Pull out every line with the word "orange" from the entries below.

* * * * * * *

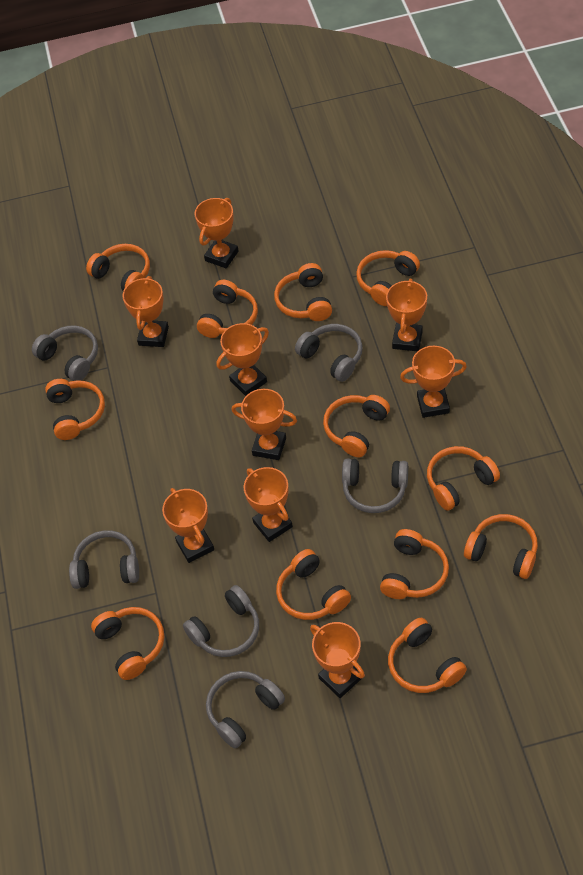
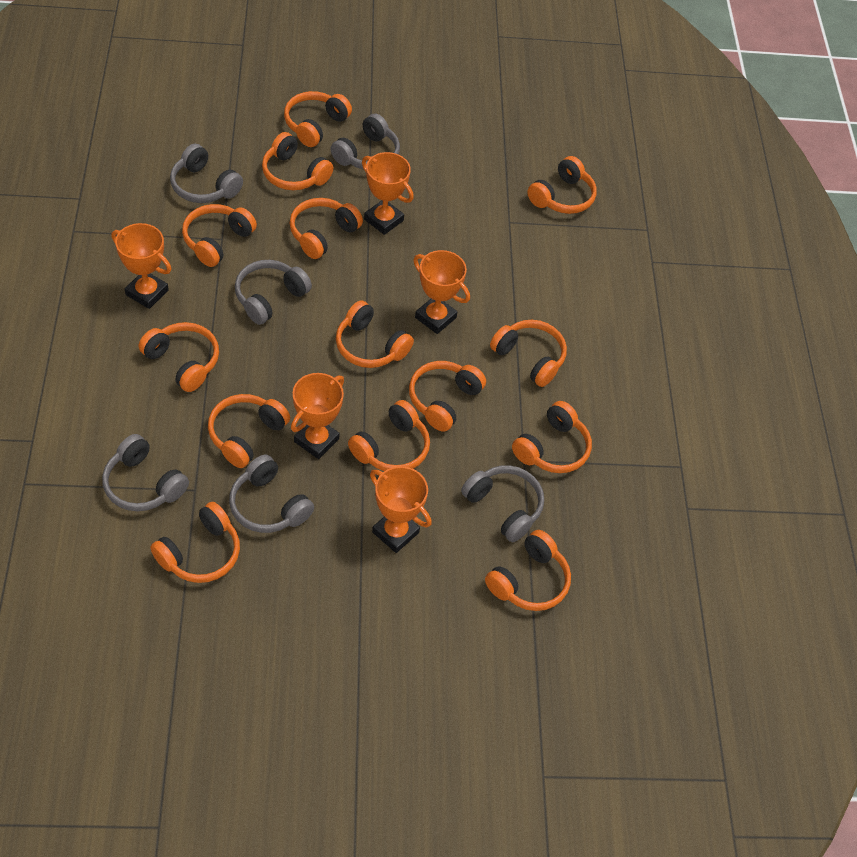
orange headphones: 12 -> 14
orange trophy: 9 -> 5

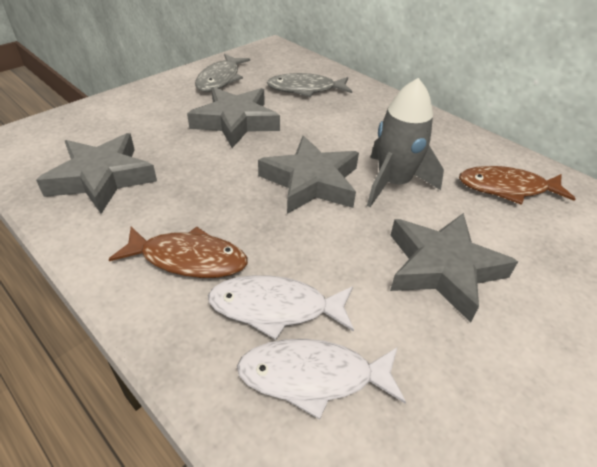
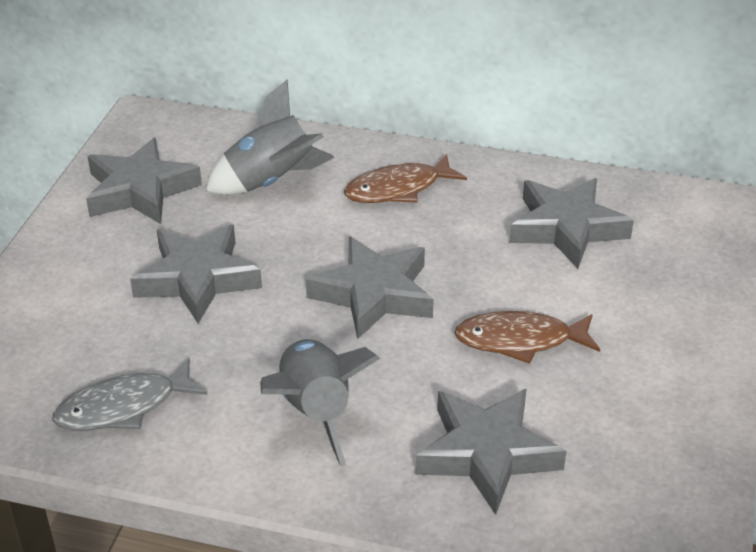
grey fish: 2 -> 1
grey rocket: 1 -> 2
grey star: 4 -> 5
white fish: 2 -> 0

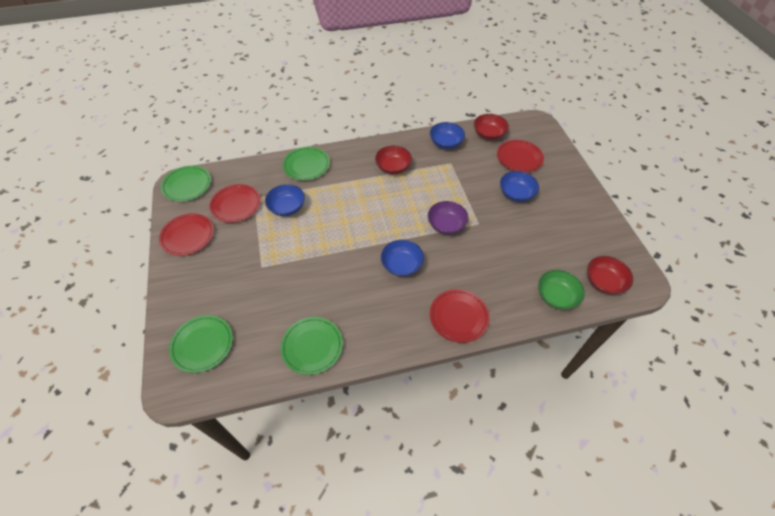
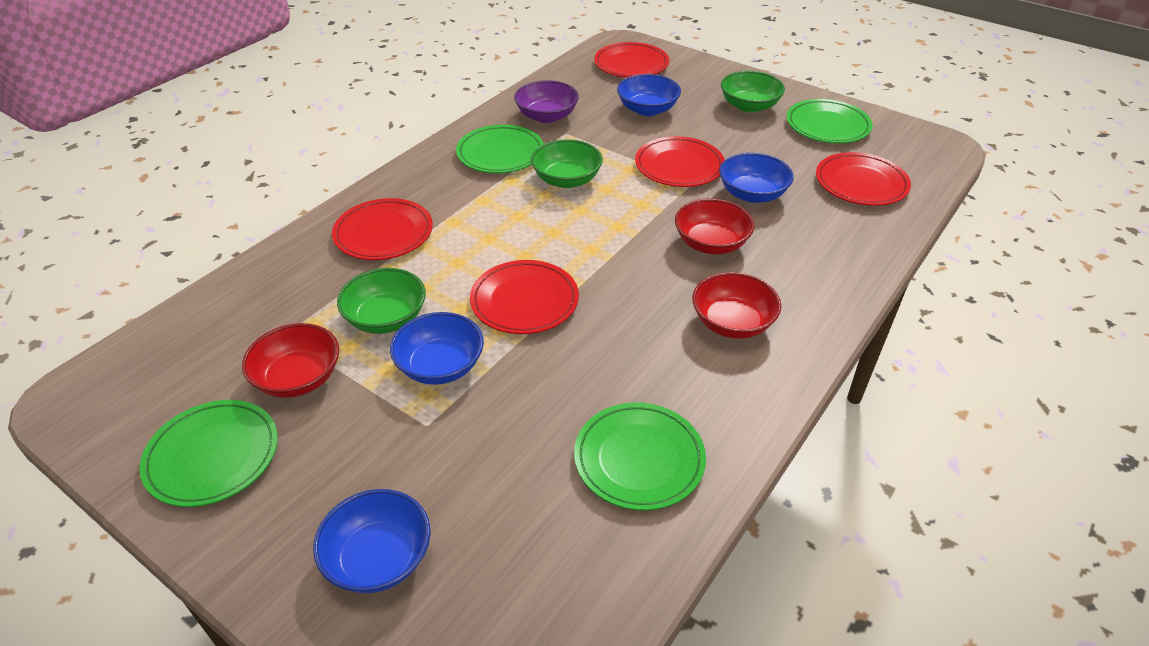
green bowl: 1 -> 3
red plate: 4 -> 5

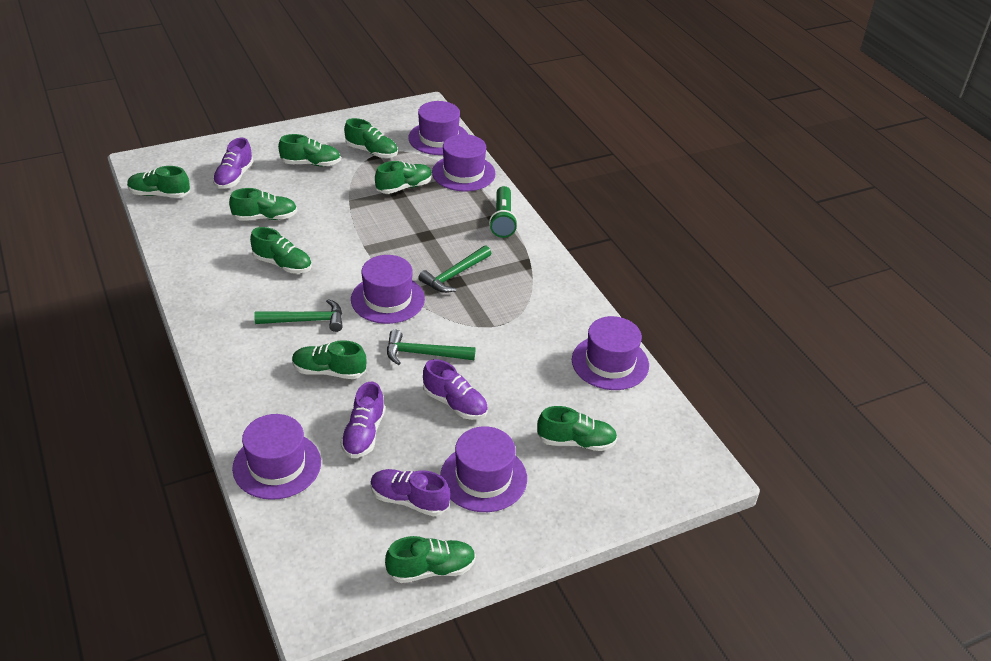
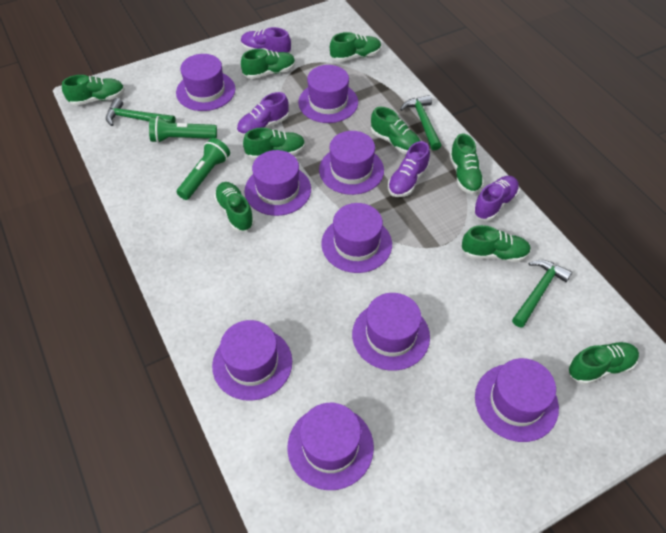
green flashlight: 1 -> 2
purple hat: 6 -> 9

* * * * * * *

Response for this exercise:
orange headphones: 12 -> 14
orange trophy: 9 -> 5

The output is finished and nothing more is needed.